_EXERCISE DESCRIPTION_
Images do not belong in the copy. Set down all the entries exactly.

_Revision tracking records_
= = = = =

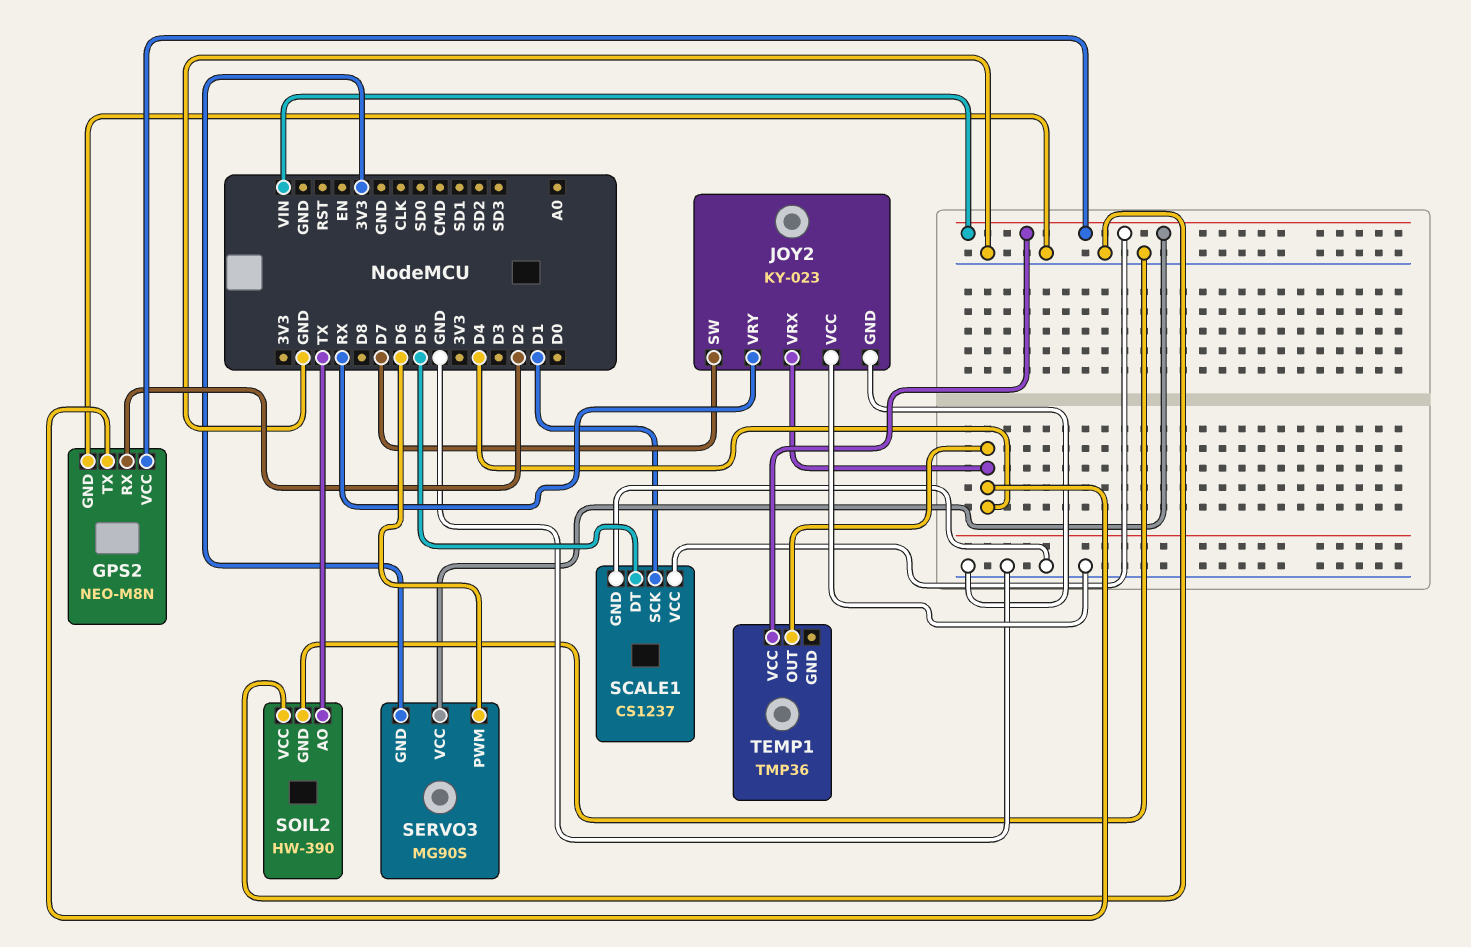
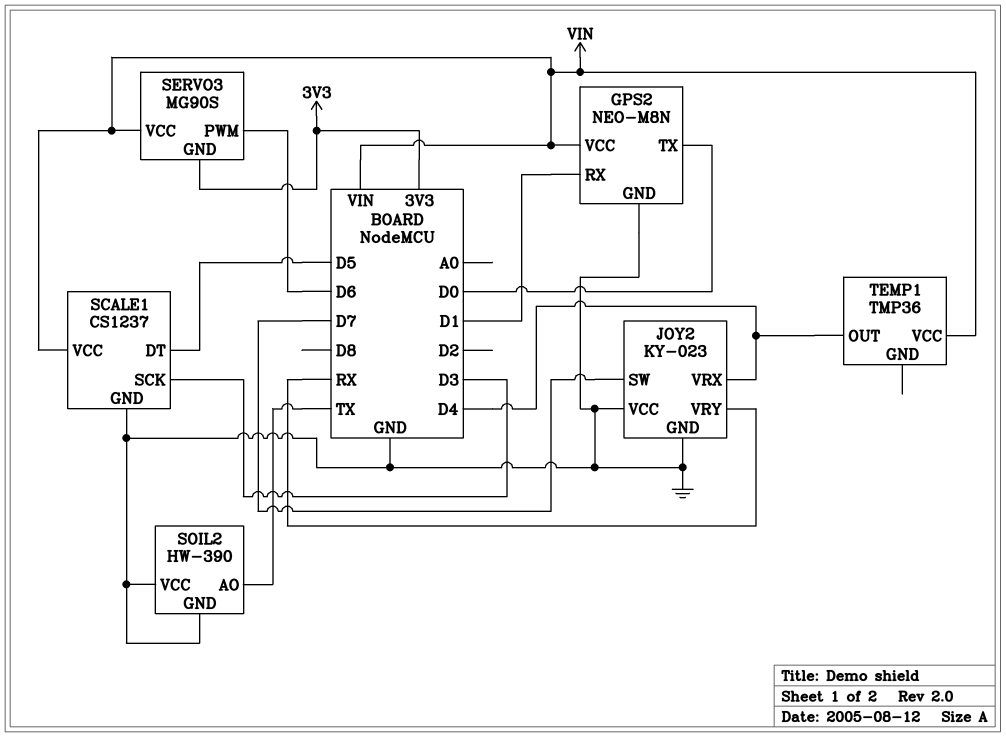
GPS2 pin RX: D2 -> D1
GPS2 pin TX: D4 -> D0
SCALE1 pin SCK: D1 -> D3

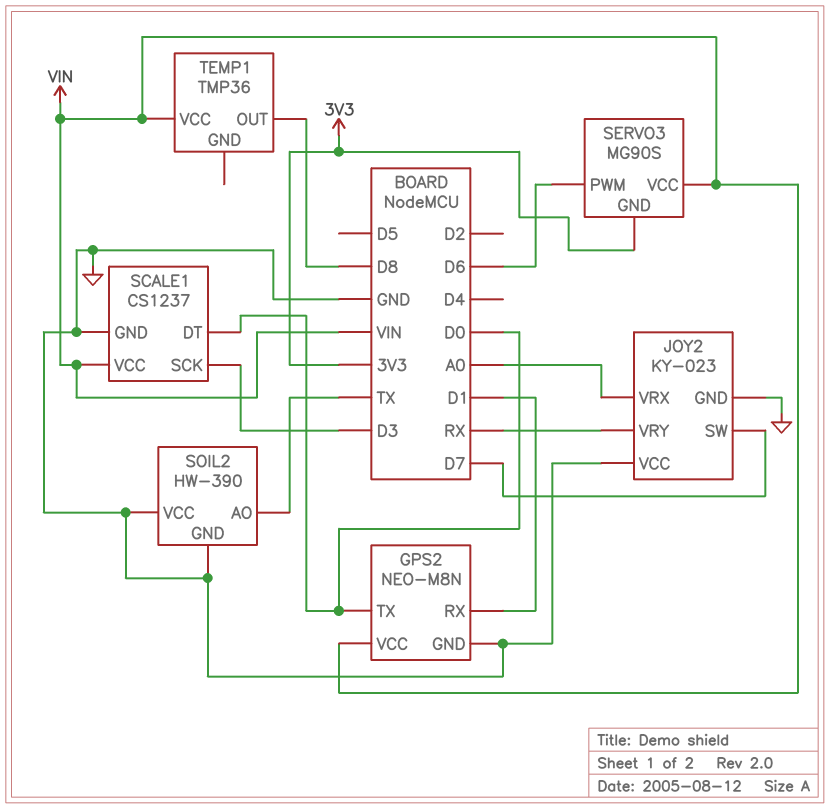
JOY2 pin VRX: D4 -> A0
SCALE1 pin DT: D5 -> D0
TEMP1 pin OUT: D4 -> D8

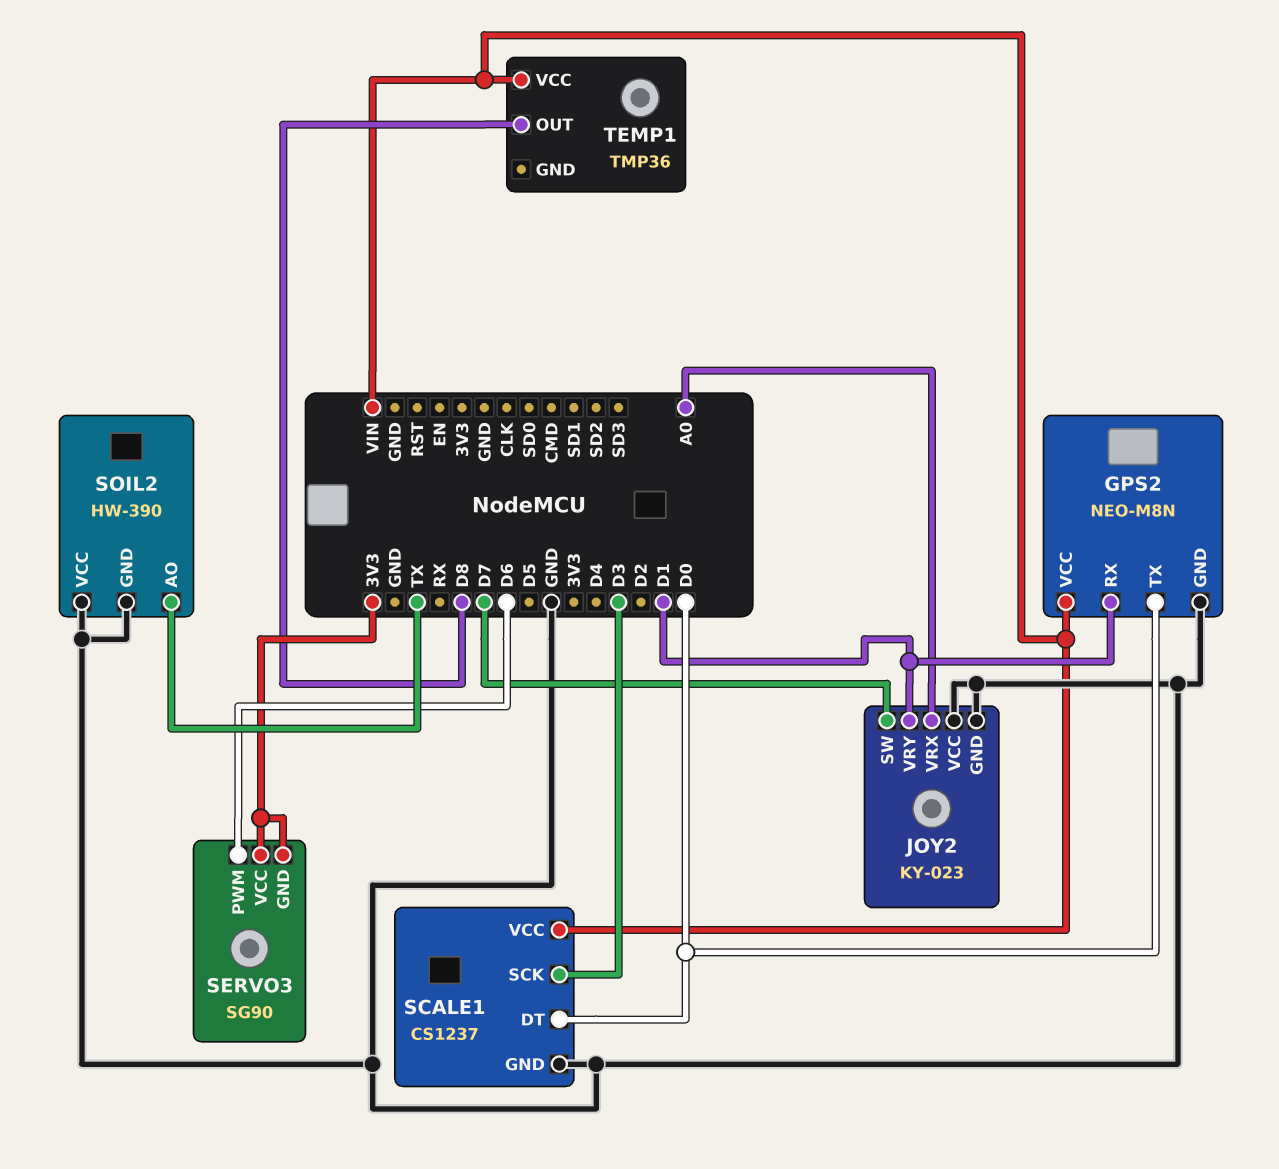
JOY2 pin VRY: RX -> D1
SERVO3: MG90S -> SG90
SERVO3 pin VCC: VIN -> 3V3

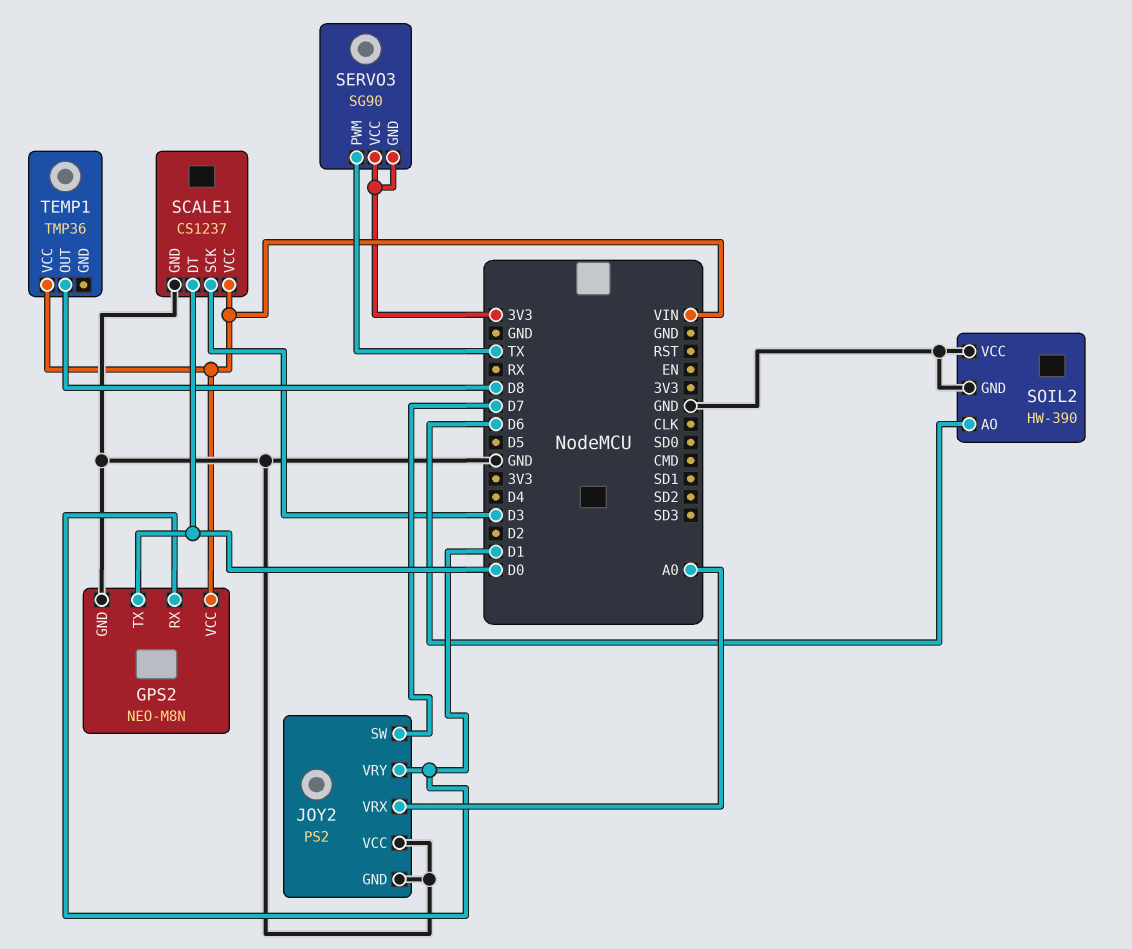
JOY2: KY-023 -> PS2
SERVO3 pin PWM: D6 -> TX
SOIL2 pin AO: TX -> D6

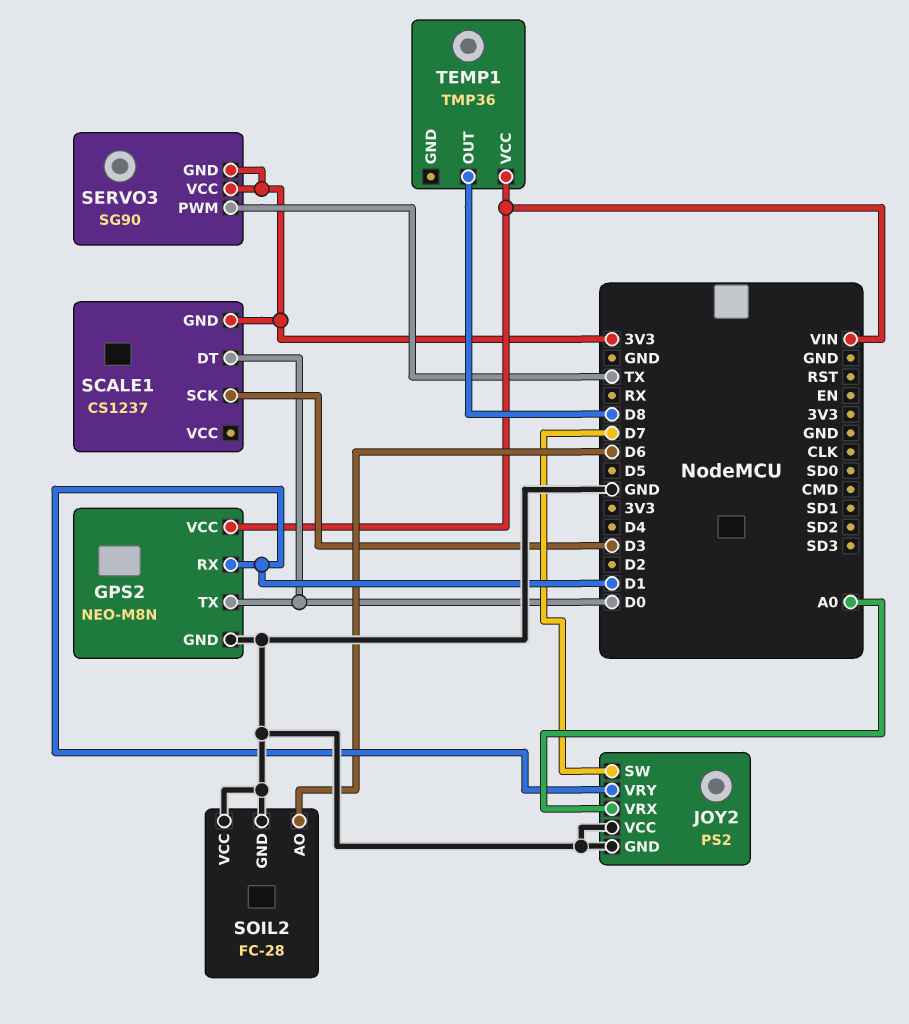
SCALE1 pin GND: GND -> 3V3
SCALE1 pin VCC: VIN -> none
SOIL2: HW-390 -> FC-28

= = = = =

_FINISHED TASK_
GPS2 pin RX: D2 -> D1
GPS2 pin TX: D4 -> D0
SCALE1 pin SCK: D1 -> D3

JOY2 pin VRX: D4 -> A0
SCALE1 pin DT: D5 -> D0
TEMP1 pin OUT: D4 -> D8

JOY2 pin VRY: RX -> D1
SERVO3: MG90S -> SG90
SERVO3 pin VCC: VIN -> 3V3

JOY2: KY-023 -> PS2
SERVO3 pin PWM: D6 -> TX
SOIL2 pin AO: TX -> D6

SCALE1 pin GND: GND -> 3V3
SCALE1 pin VCC: VIN -> none
SOIL2: HW-390 -> FC-28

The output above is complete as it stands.